-- Exercise material follows --

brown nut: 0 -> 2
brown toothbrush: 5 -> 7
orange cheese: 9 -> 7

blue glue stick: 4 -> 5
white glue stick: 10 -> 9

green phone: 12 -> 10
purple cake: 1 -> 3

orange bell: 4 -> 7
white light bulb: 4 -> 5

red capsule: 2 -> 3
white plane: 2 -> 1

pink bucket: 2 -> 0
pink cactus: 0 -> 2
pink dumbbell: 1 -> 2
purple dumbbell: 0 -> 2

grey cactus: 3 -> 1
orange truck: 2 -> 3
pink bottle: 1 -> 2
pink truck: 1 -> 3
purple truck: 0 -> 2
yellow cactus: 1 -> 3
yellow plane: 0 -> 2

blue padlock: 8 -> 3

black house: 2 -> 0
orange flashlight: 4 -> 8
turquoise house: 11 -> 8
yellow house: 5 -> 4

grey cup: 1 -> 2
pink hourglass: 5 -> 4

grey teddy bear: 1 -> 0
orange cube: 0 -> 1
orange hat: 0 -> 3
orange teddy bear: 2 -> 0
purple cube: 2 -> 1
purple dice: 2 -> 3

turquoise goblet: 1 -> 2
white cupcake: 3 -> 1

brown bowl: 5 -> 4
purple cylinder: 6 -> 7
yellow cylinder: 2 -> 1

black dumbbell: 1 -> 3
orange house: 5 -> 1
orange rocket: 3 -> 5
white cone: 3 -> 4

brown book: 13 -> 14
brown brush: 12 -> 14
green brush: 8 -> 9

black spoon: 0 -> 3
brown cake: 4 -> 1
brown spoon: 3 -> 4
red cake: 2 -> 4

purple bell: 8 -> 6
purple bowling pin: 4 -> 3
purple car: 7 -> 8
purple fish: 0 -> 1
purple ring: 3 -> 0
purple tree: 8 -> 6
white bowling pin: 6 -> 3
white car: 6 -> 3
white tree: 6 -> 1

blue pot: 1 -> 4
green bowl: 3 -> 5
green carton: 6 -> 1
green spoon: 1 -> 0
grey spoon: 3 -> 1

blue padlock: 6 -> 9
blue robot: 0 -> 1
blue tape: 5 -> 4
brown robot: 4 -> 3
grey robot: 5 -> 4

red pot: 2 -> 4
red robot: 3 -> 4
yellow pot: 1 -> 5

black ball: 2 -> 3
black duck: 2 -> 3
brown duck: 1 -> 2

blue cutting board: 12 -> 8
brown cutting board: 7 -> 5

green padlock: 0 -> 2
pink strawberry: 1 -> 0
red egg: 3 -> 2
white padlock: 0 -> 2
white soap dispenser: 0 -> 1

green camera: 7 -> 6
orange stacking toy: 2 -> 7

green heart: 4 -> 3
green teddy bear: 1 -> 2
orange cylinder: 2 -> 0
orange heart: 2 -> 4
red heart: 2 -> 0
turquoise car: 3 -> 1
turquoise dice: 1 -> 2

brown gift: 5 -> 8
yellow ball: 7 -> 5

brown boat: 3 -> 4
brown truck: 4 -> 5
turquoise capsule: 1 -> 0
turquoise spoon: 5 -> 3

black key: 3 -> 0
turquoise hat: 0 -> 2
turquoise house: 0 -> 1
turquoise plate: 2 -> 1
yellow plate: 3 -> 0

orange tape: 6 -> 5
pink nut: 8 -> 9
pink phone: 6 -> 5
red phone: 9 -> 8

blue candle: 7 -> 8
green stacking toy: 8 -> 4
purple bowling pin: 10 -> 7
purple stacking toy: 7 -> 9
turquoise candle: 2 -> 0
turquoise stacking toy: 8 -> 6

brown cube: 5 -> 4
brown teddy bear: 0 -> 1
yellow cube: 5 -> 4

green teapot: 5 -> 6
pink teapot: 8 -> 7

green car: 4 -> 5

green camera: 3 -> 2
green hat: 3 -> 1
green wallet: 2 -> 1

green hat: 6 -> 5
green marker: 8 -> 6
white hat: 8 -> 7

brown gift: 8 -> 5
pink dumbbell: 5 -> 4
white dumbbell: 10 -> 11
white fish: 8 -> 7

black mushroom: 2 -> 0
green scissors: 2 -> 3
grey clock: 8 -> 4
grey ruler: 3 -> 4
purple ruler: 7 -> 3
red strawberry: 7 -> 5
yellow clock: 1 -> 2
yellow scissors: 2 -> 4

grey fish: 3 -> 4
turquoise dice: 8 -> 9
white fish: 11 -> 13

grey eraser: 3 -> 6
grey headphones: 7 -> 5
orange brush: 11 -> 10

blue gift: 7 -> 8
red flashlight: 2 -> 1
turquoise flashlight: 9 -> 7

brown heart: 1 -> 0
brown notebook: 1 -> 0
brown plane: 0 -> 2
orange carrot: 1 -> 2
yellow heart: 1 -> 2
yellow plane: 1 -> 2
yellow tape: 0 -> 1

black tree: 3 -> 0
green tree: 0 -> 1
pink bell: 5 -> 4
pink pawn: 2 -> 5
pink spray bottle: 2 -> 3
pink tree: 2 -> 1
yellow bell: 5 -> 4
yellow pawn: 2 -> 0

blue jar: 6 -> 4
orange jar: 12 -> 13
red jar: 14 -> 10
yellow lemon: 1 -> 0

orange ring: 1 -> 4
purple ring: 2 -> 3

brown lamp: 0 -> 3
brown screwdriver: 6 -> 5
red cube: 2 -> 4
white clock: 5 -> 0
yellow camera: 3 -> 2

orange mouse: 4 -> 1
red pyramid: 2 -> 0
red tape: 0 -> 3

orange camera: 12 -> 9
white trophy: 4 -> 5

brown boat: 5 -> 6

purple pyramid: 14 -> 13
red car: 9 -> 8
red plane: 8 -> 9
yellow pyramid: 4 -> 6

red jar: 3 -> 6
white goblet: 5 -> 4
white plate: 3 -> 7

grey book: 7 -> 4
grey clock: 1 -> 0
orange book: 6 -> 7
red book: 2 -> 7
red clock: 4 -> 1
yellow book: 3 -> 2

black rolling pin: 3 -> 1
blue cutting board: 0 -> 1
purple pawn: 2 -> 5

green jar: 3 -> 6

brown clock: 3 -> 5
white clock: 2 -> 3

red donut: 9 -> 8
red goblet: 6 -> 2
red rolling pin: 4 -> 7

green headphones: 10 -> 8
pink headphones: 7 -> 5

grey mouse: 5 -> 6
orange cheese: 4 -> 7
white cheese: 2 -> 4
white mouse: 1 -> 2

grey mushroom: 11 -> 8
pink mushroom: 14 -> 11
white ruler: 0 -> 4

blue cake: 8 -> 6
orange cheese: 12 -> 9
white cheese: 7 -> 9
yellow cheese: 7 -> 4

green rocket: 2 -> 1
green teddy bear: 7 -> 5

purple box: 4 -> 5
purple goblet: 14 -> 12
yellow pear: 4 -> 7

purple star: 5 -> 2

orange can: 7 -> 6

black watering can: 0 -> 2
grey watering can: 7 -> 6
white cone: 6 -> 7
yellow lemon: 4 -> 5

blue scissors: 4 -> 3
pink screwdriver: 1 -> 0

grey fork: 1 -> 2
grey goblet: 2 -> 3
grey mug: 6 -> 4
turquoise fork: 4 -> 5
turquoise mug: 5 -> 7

-- Exercise material concluded --

Task requirements: Everything above from the line with "purple car: 7 -> 8" to the line with "blue padlock: 6 -> 9", both included, must be repeated exactly, and nothing outside that range.

Written response:
purple car: 7 -> 8
purple fish: 0 -> 1
purple ring: 3 -> 0
purple tree: 8 -> 6
white bowling pin: 6 -> 3
white car: 6 -> 3
white tree: 6 -> 1

blue pot: 1 -> 4
green bowl: 3 -> 5
green carton: 6 -> 1
green spoon: 1 -> 0
grey spoon: 3 -> 1

blue padlock: 6 -> 9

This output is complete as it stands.